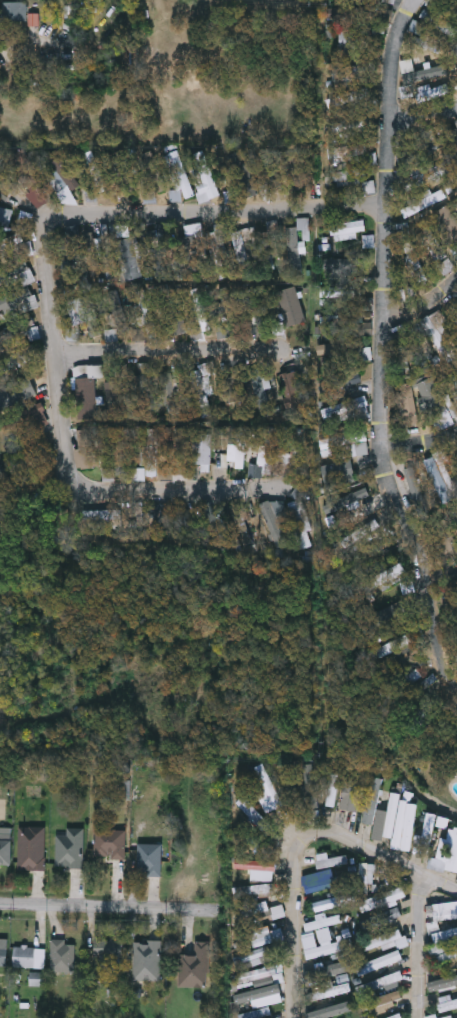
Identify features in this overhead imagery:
building: (432, 3)
building: (454, 3)
building: (14, 11)
building: (438, 22)
building: (354, 39)
building: (455, 50)
road: (423, 115)
building: (240, 169)
building: (64, 171)
building: (153, 172)
building: (0, 175)
building: (180, 175)
building: (205, 175)
building: (350, 176)
building: (424, 176)
building: (425, 200)
road: (225, 214)
building: (5, 217)
building: (357, 225)
building: (367, 241)
building: (194, 246)
building: (218, 249)
building: (25, 250)
building: (269, 250)
building: (245, 251)
building: (158, 253)
building: (93, 254)
building: (66, 258)
building: (130, 258)
building: (414, 264)
building: (22, 273)
building: (291, 306)
road: (424, 307)
building: (117, 311)
building: (202, 313)
building: (453, 313)
building: (145, 314)
building: (176, 315)
building: (89, 318)
building: (344, 319)
building: (34, 333)
building: (138, 338)
road: (56, 343)
building: (330, 349)
road: (385, 349)
road: (173, 352)
building: (145, 379)
building: (454, 380)
building: (362, 388)
building: (233, 389)
building: (87, 390)
building: (202, 390)
building: (262, 392)
building: (170, 394)
building: (294, 394)
building: (116, 399)
building: (407, 403)
building: (35, 404)
building: (347, 445)
road: (419, 446)
building: (85, 449)
building: (121, 451)
building: (202, 451)
building: (153, 452)
building: (237, 452)
building: (265, 454)
building: (27, 458)
building: (139, 473)
building: (338, 473)
building: (440, 477)
building: (415, 489)
road: (170, 492)
building: (365, 504)
building: (168, 518)
building: (101, 519)
building: (300, 519)
building: (360, 534)
building: (445, 542)
road: (446, 576)
building: (384, 577)
building: (452, 600)
building: (399, 611)
building: (456, 643)
building: (403, 645)
building: (267, 783)
building: (332, 790)
building: (351, 795)
building: (372, 800)
building: (392, 814)
building: (259, 821)
building: (408, 827)
building: (428, 834)
road: (296, 841)
building: (111, 843)
building: (6, 845)
building: (33, 847)
building: (71, 848)
building: (453, 856)
building: (150, 860)
building: (331, 860)
building: (258, 870)
building: (367, 878)
building: (329, 883)
building: (254, 890)
building: (383, 898)
building: (327, 904)
road: (91, 909)
building: (442, 910)
building: (278, 912)
building: (393, 914)
building: (323, 921)
building: (444, 934)
building: (262, 936)
road: (418, 944)
building: (319, 947)
building: (4, 951)
building: (109, 951)
building: (446, 954)
building: (62, 955)
building: (30, 956)
building: (147, 960)
building: (379, 962)
building: (195, 966)
building: (265, 976)
building: (379, 983)
building: (331, 991)
building: (378, 1002)
building: (446, 1004)
building: (396, 1016)
building: (431, 1016)
building: (447, 1017)

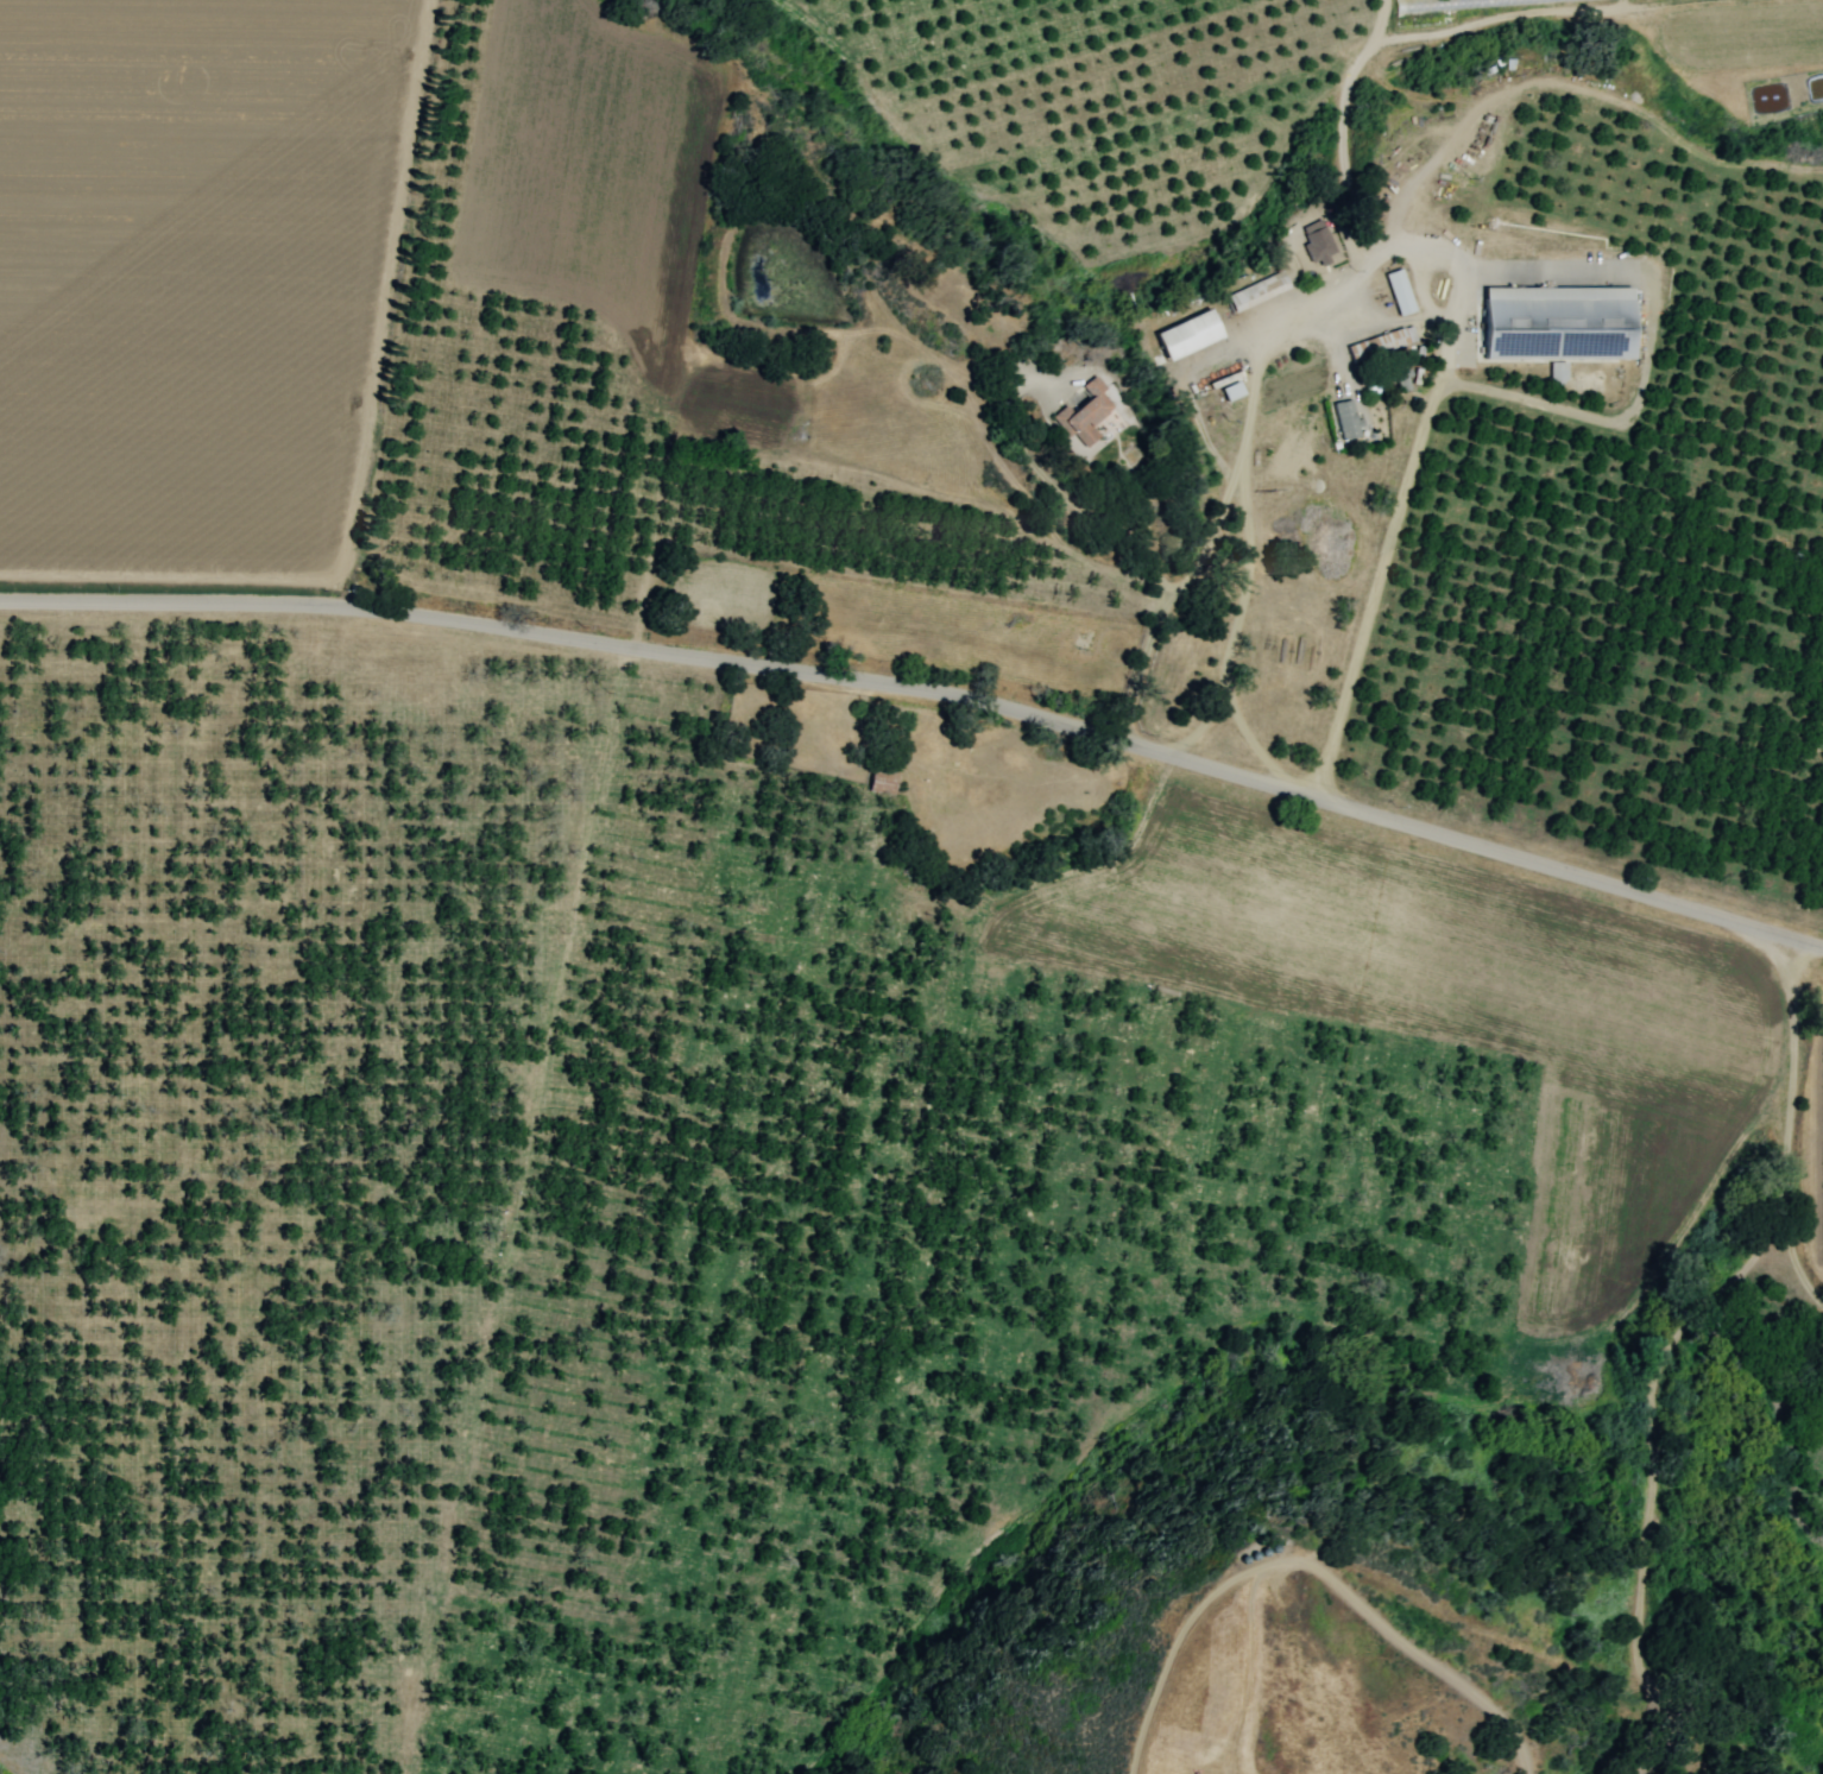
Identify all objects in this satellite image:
building: (1317, 240)
building: (1257, 290)
building: (1399, 291)
building: (1559, 321)
building: (1189, 334)
building: (1381, 343)
building: (1086, 414)
building: (1346, 419)
road: (1122, 544)
road: (1239, 550)
road: (927, 694)
building: (881, 780)
crop: (818, 866)
road: (1784, 1139)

..........

> **Task**: Each line of the listing that contains the word "Identify" must be counted. Give only the resulting figure.

> **Expected answer**: 2